(Task item):
Go through the entries below and report how many lines contain the string "none". Nothing but the number is wanted.
[Data under study Boundary: Start]
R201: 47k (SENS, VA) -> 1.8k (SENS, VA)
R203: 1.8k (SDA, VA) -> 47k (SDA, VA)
[Data under study Boundary: End]
[Data under study Boundary: Start]
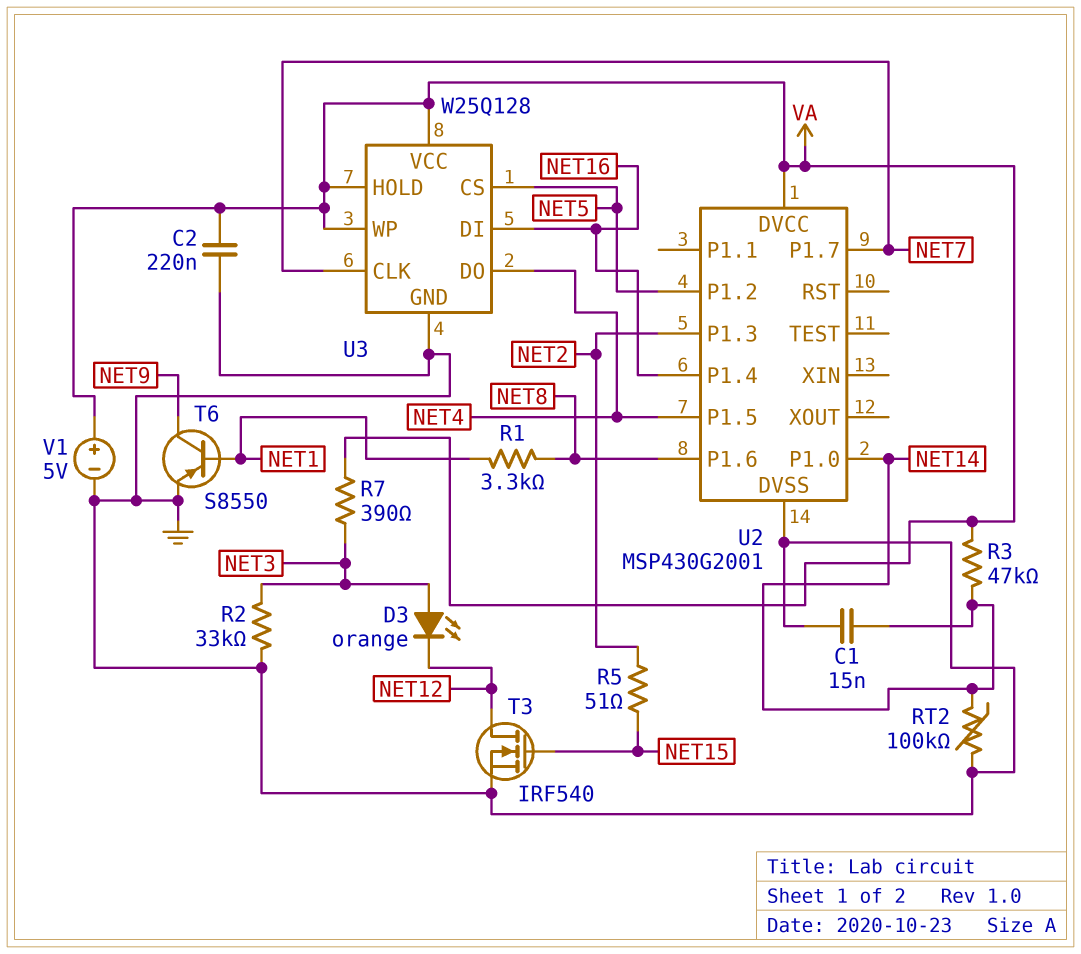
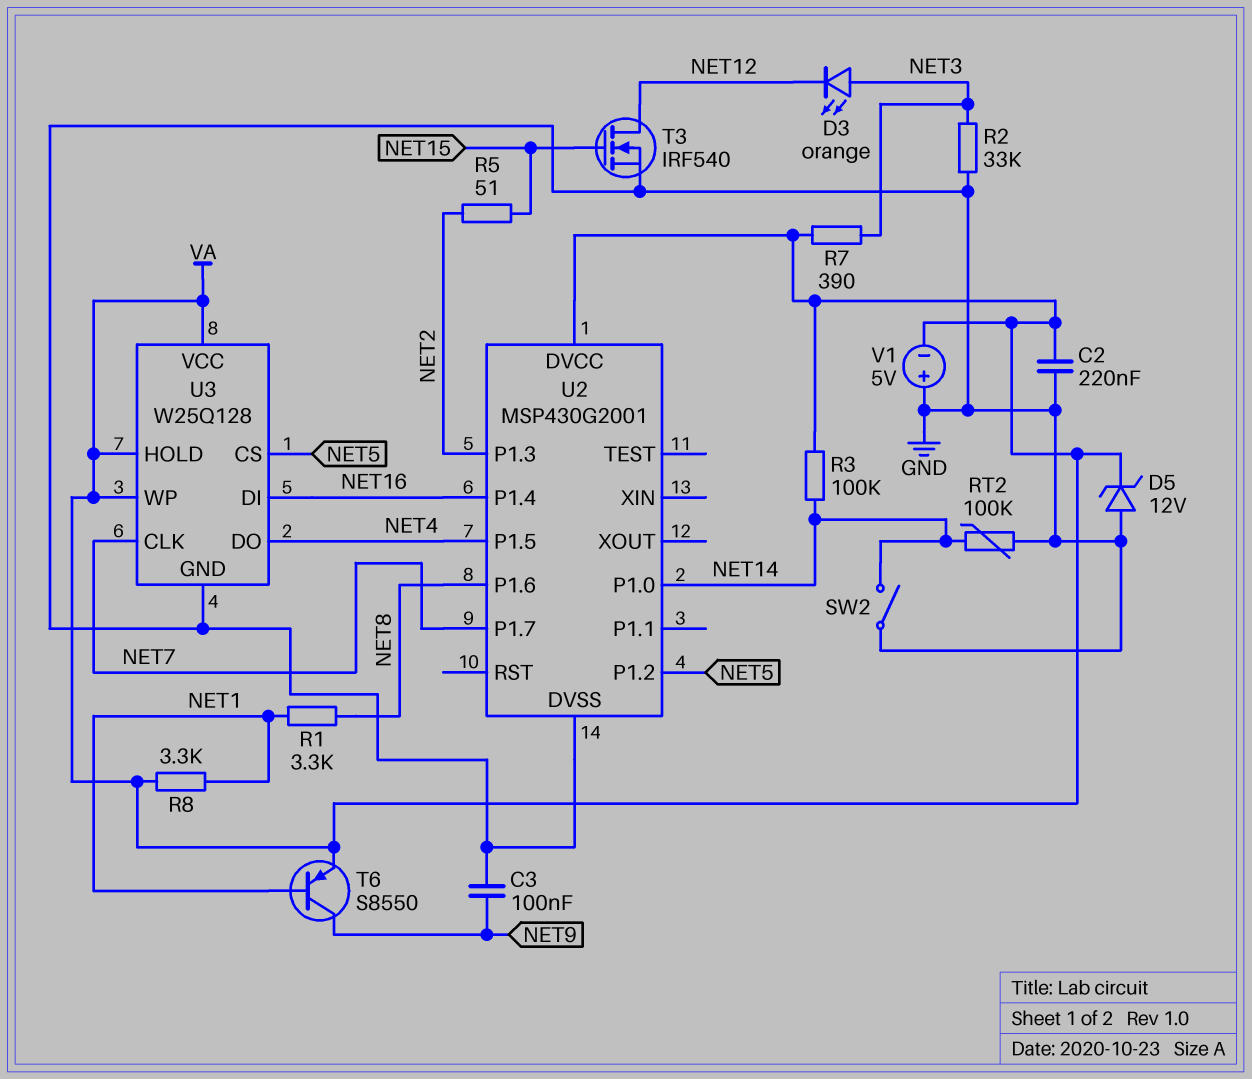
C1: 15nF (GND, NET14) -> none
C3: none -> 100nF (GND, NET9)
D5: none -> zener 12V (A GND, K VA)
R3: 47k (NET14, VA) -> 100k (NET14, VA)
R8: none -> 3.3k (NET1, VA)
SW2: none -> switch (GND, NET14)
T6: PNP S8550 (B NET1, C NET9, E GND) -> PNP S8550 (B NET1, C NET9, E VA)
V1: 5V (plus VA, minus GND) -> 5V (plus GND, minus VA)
[Data under study Boundary: End]
(Your solution):
5